▶ _Data in this exercise_
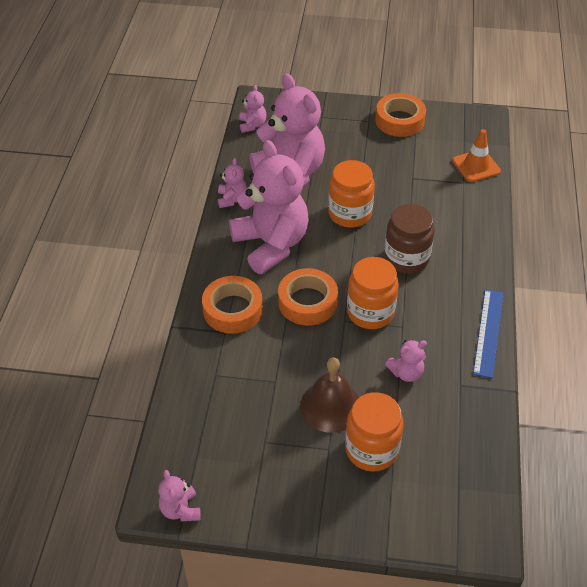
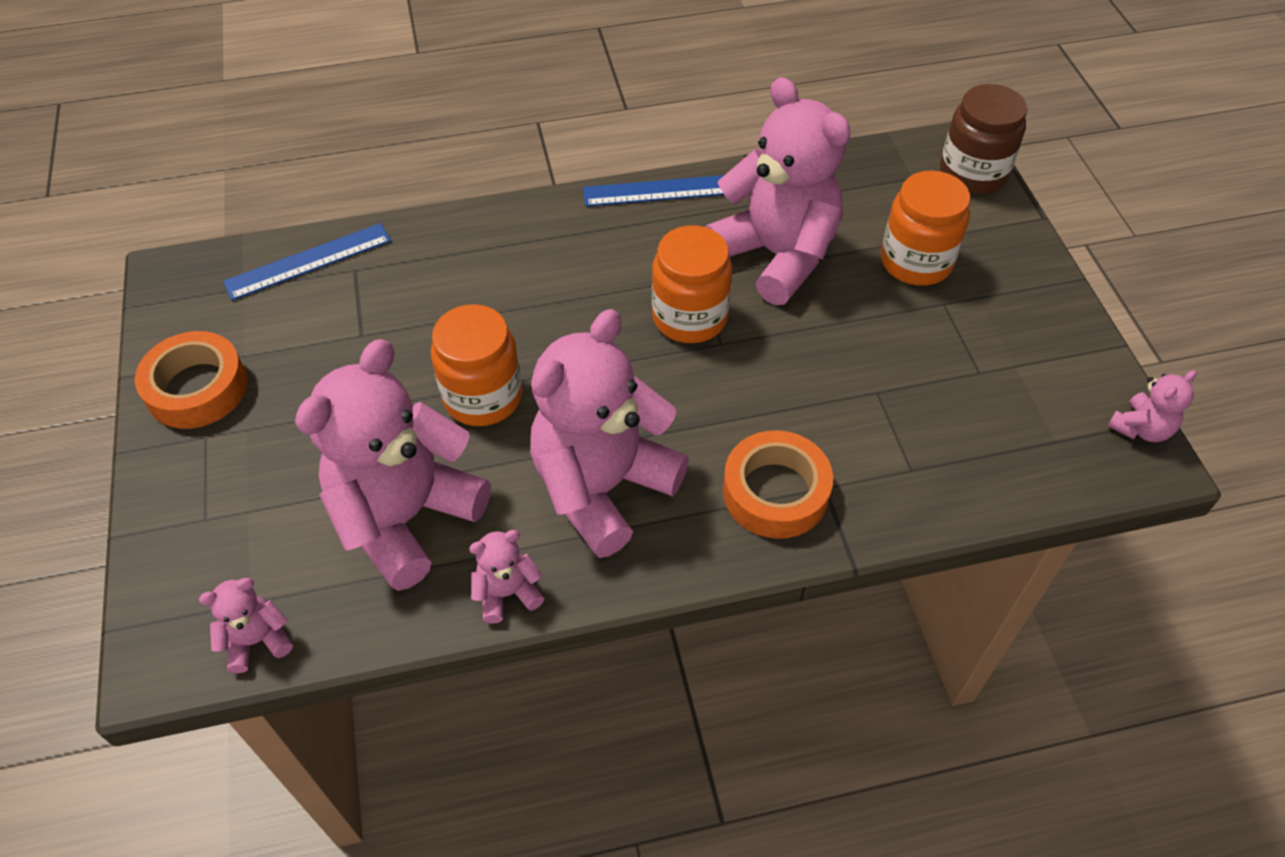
camera: 110 degrees left, 5 degrees up
(307, 302) = (708, 397): orange tape -> none
(330, 406) = (878, 318): brown bell -> none
(406, 258) = (559, 301): brown jar -> brown jar (972, 174)
(406, 373) = (777, 255): pink teddy bear -> pink teddy bear, size x2.35
(476, 166) = (308, 261): orange traffic cone -> blue ruler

▶ _Required work_
The answer should consist of the lines from the one with "(406, 373) = (777, 255): pink" through the last line of the entries, duplicated exactly and nothing more.

▶ _Task solution_
(406, 373) = (777, 255): pink teddy bear -> pink teddy bear, size x2.35
(476, 166) = (308, 261): orange traffic cone -> blue ruler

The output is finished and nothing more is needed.